[[ Data shown open ]]

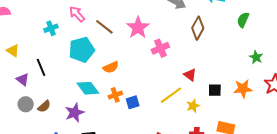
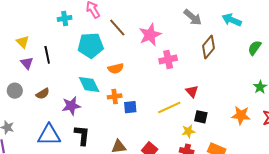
yellow triangle: (13, 51) -> (23, 42), moved
black square: (215, 90) -> (201, 117), moved
gray circle: (26, 104) -> (15, 91), moved
yellow star: (193, 106) -> (188, 131), moved

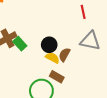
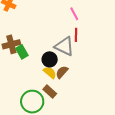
red line: (83, 12) -> (76, 35), moved
gray triangle: (90, 41) -> (64, 46), moved

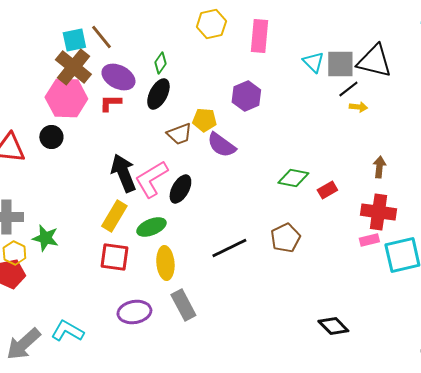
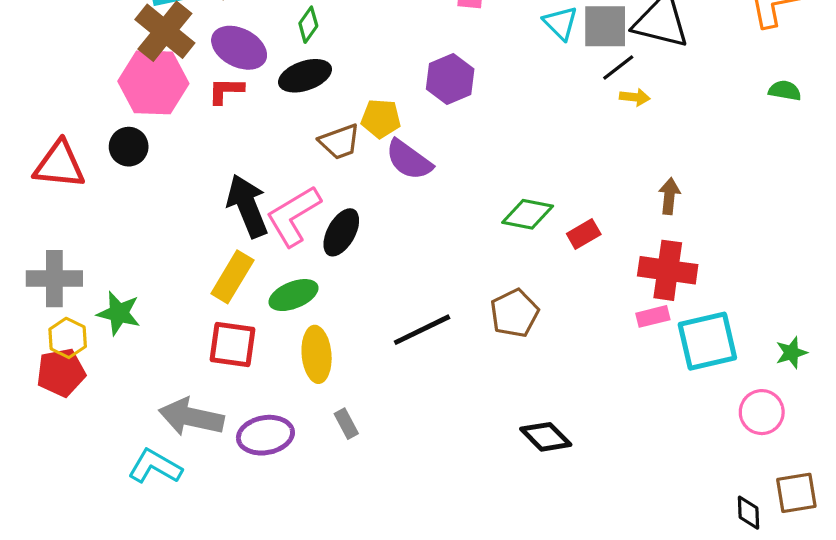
black ellipse: (158, 94) -> (305, 76), turned 44
gray rectangle: (183, 305) -> (346, 424), size x0.6
black diamond: (333, 326) -> (546, 437), moved
gray arrow: (23, 344) -> (191, 417), moved, turned 54

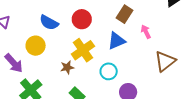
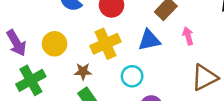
yellow circle: (36, 46) -> (55, 44), moved
brown star: (67, 67) -> (83, 71), moved

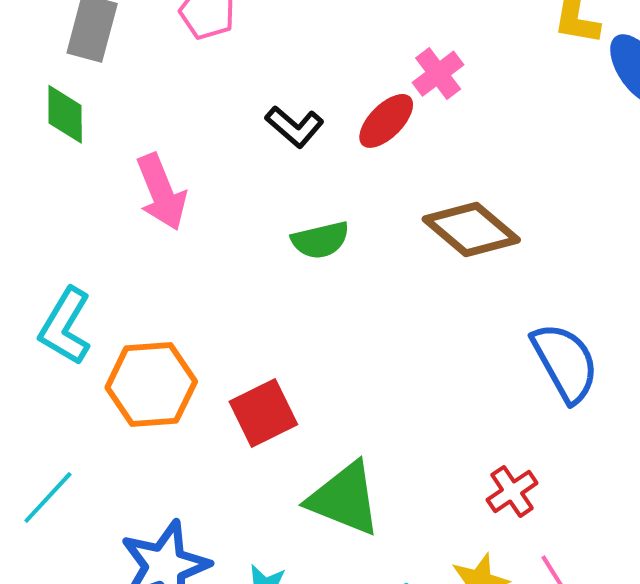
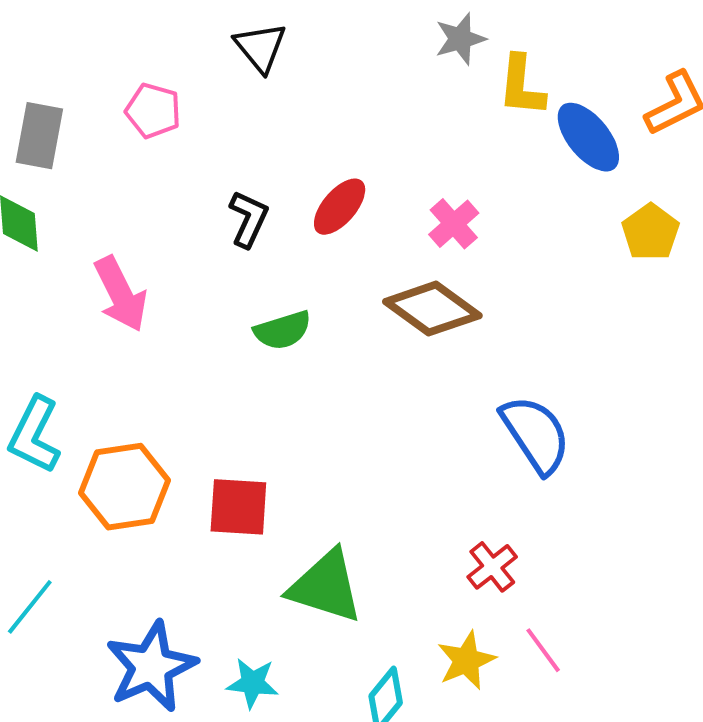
pink cross: (438, 74) -> (454, 224), moved
black L-shape: (295, 127) -> (249, 219), turned -102
red square: (263, 413) -> (238, 507), turned 34

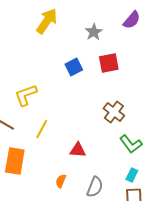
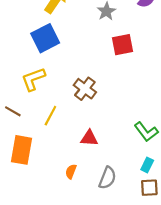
blue square: (74, 67) -> (45, 38), moved, size x1.5
brown cross: (114, 112) -> (85, 89), moved

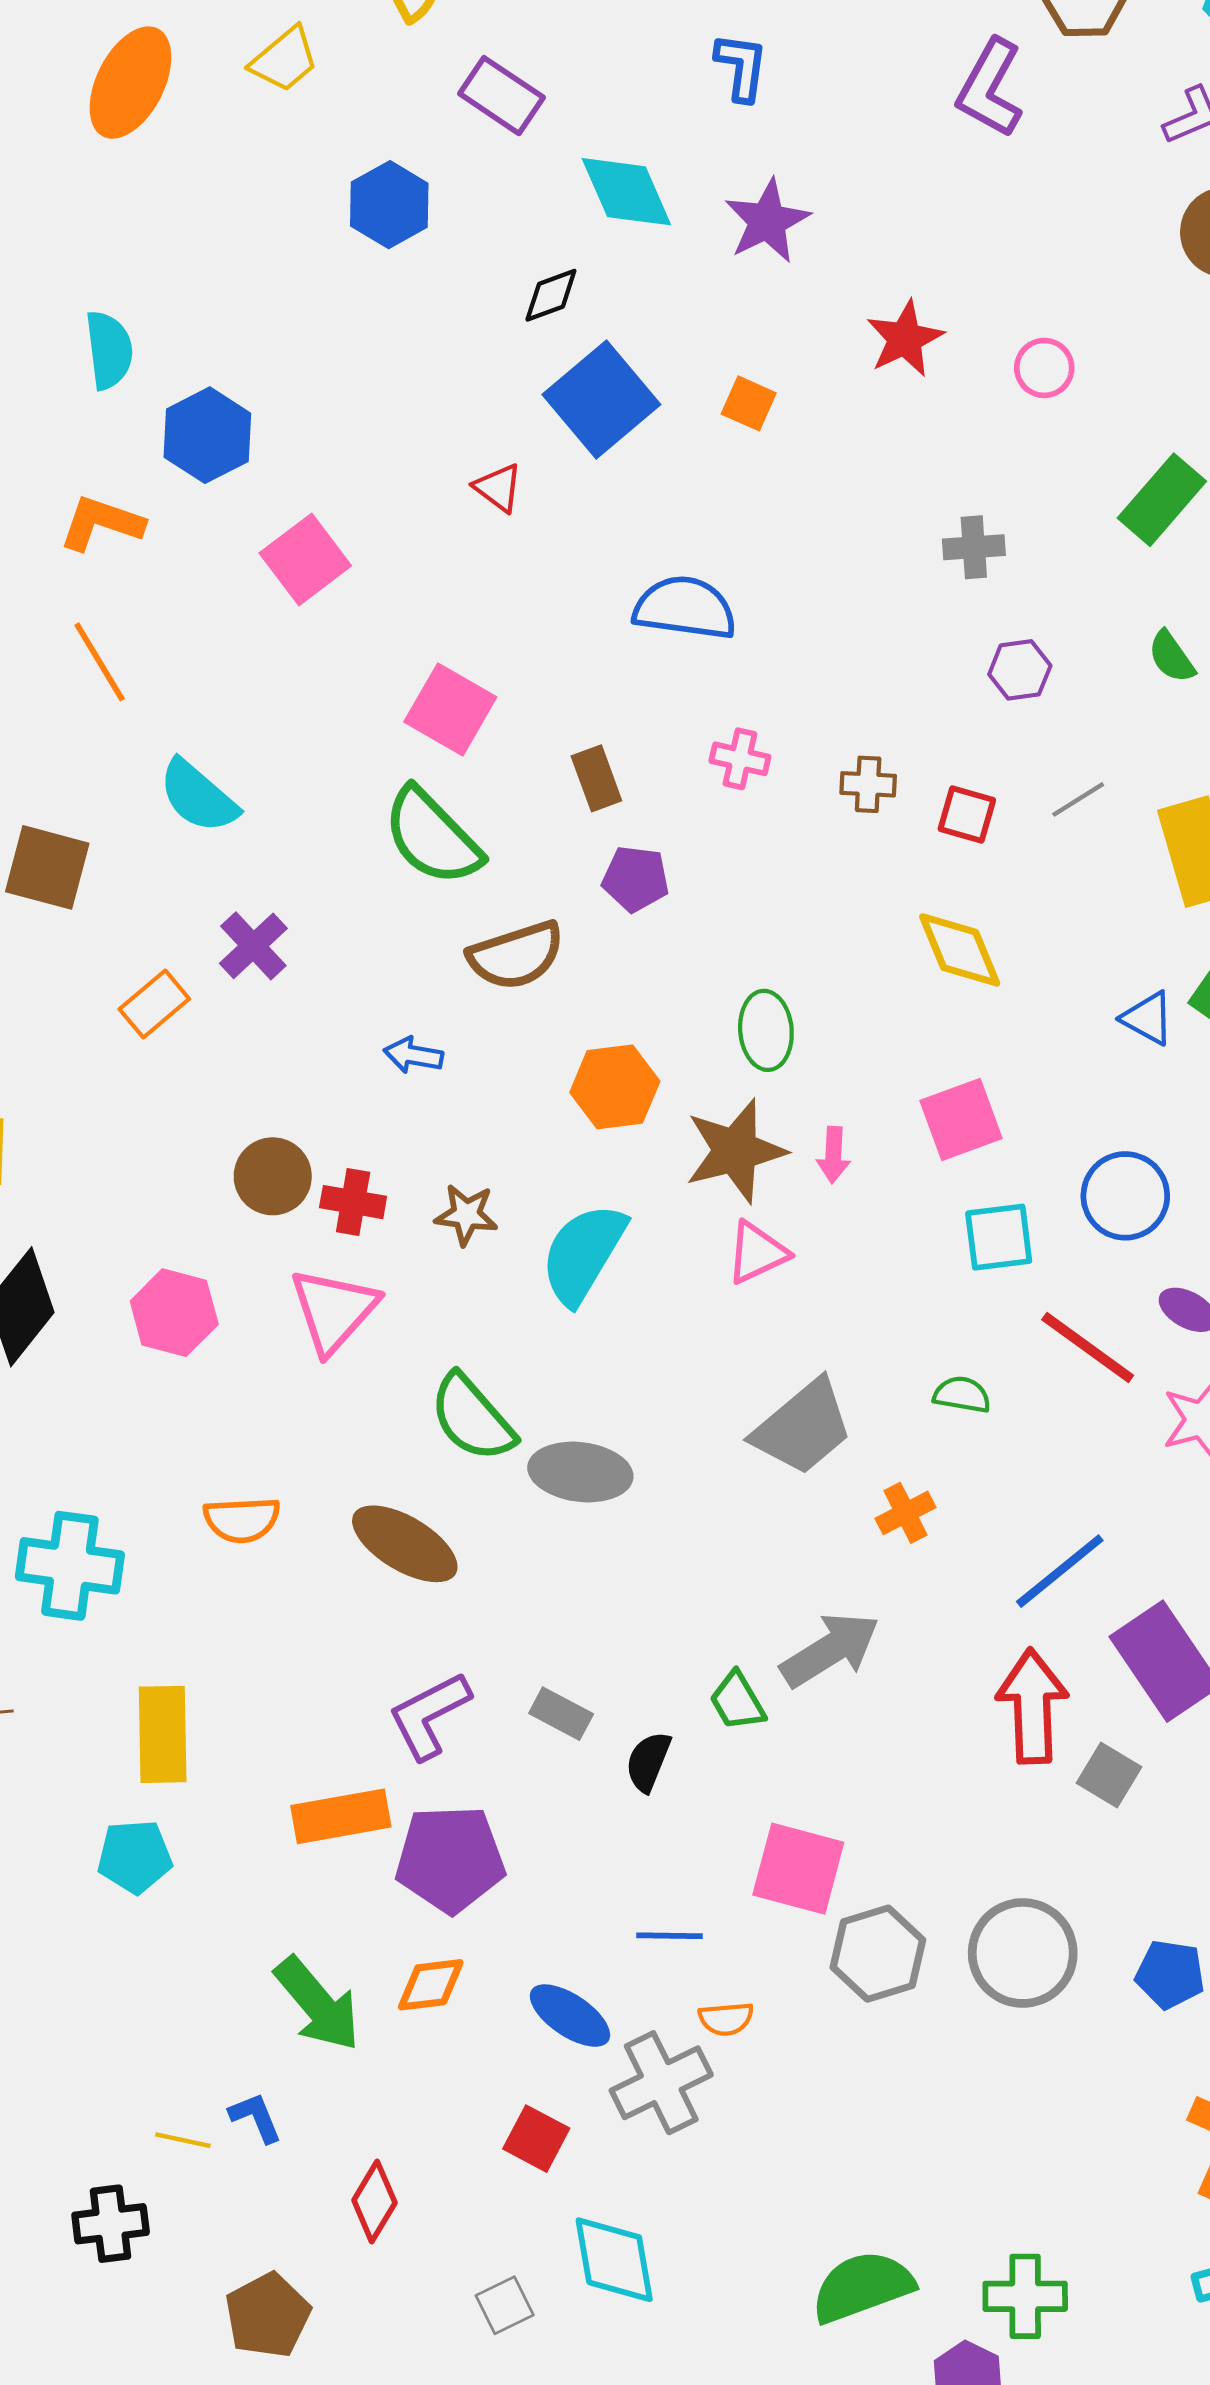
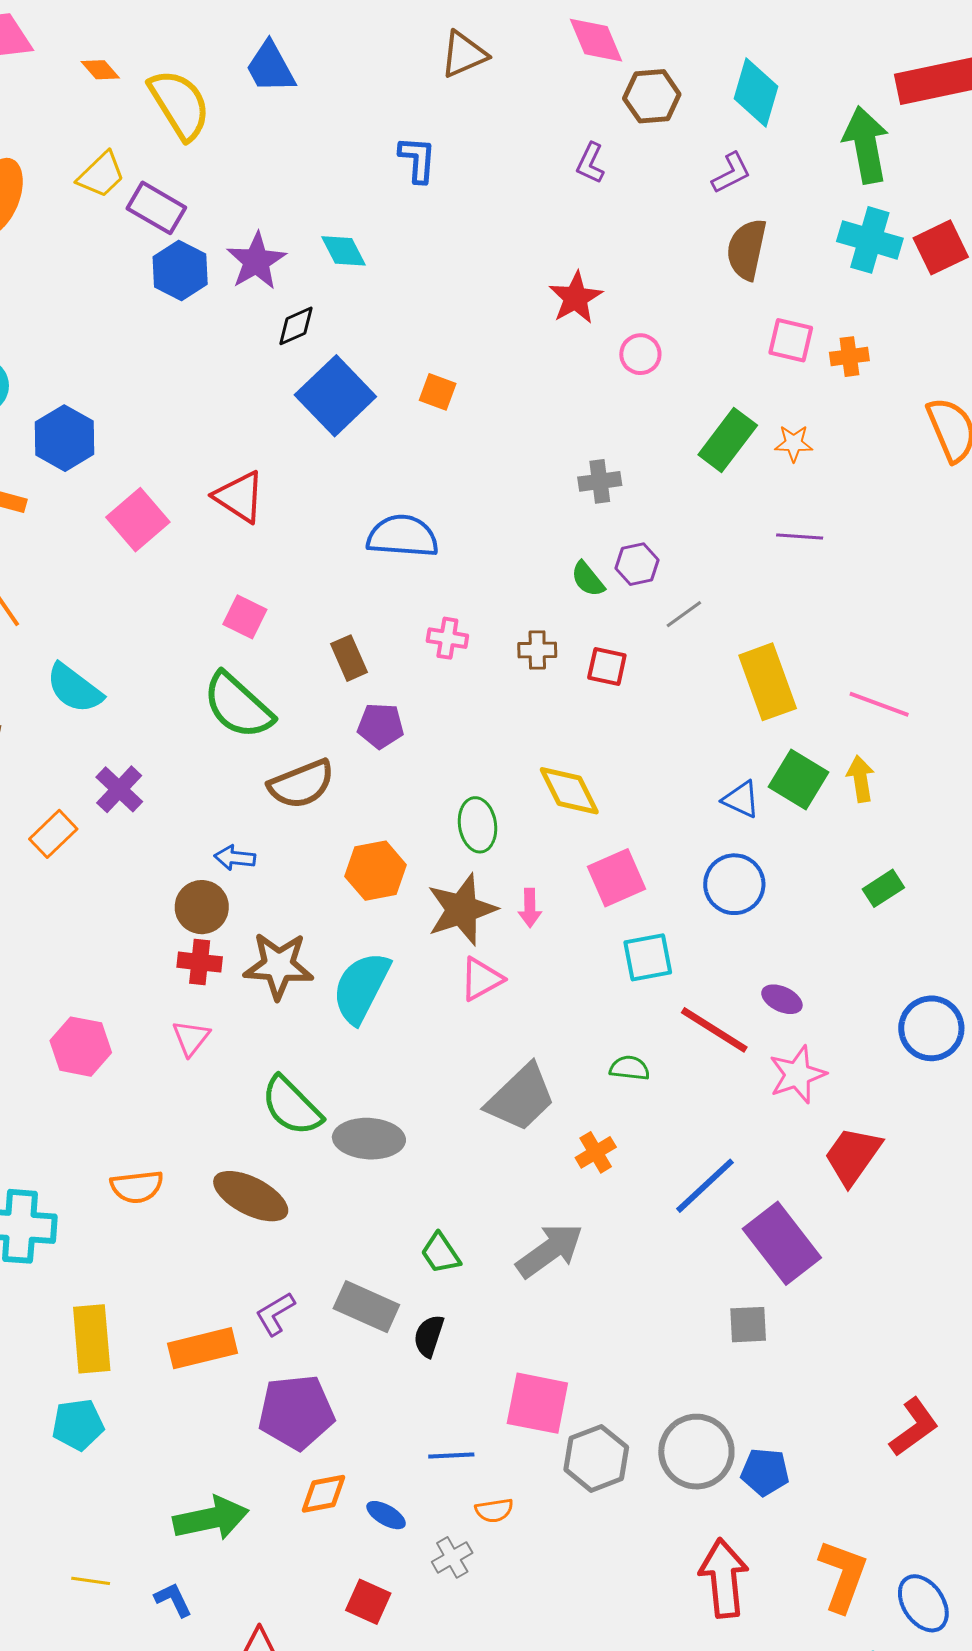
purple L-shape: (990, 88) -> (590, 163), size x0.6
purple rectangle: (501, 96) -> (156, 208), moved
cyan diamond: (626, 192) -> (344, 251), size x0.7
purple star: (767, 221) -> (256, 261), moved
red star: (905, 339) -> (576, 298), moved
red triangle: (498, 488) -> (239, 497), moved, size x1.5
green semicircle: (1171, 657) -> (588, 579), moved
pink square: (450, 709) -> (245, 617), size x0.7
gray line: (1078, 799) -> (684, 614), moved
yellow diamond: (960, 950) -> (569, 791), moved
brown circle: (273, 1176) -> (202, 907), moved
blue circle: (1125, 1196) -> (734, 884), moved
brown star: (466, 1215) -> (279, 966), size x1.6
pink triangle: (334, 1310) -> (191, 1038), size x0.6
green trapezoid: (737, 1701) -> (441, 1253), moved
red arrow: (1032, 1706) -> (724, 1578), moved
gray rectangle: (561, 1714) -> (366, 1307), size x1.5
purple L-shape: (429, 1715) -> (275, 1314), size x0.7
gray square: (1109, 1775) -> (748, 1325), turned -30
orange rectangle: (341, 1816) -> (203, 1348), moved
blue pentagon: (1170, 1974) -> (765, 1472), moved
orange diamond: (431, 1985) -> (323, 1494), moved
green arrow: (318, 2004) -> (211, 1518), turned -58
blue ellipse: (570, 2016) -> (386, 1515), size x0.7
gray cross: (661, 2083) -> (452, 1557), size x0.6
yellow line: (183, 2140) -> (91, 1581), moved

[[ Data shown closed ]]

* Action item
Would you please reproduce the entries above, starting at the line with "red line: (83, 12) -> (76, 35), moved" and stopping after the line with "gray line: (1078, 799) -> (684, 614), moved"? Omit any pictures.

* Output
red line: (83, 12) -> (76, 35), moved
gray triangle: (90, 41) -> (64, 46), moved

black ellipse: (158, 94) -> (305, 76), turned 44
gray rectangle: (183, 305) -> (346, 424), size x0.6
black diamond: (333, 326) -> (546, 437), moved
gray arrow: (23, 344) -> (191, 417), moved, turned 54

yellow circle: (36, 46) -> (55, 44), moved
brown star: (67, 67) -> (83, 71), moved

pink cross: (438, 74) -> (454, 224), moved
black L-shape: (295, 127) -> (249, 219), turned -102
red square: (263, 413) -> (238, 507), turned 34

blue square: (74, 67) -> (45, 38), moved, size x1.5
brown cross: (114, 112) -> (85, 89), moved

purple L-shape: (990, 88) -> (590, 163), size x0.6
purple rectangle: (501, 96) -> (156, 208), moved
cyan diamond: (626, 192) -> (344, 251), size x0.7
purple star: (767, 221) -> (256, 261), moved
red star: (905, 339) -> (576, 298), moved
red triangle: (498, 488) -> (239, 497), moved, size x1.5
green semicircle: (1171, 657) -> (588, 579), moved
pink square: (450, 709) -> (245, 617), size x0.7
gray line: (1078, 799) -> (684, 614), moved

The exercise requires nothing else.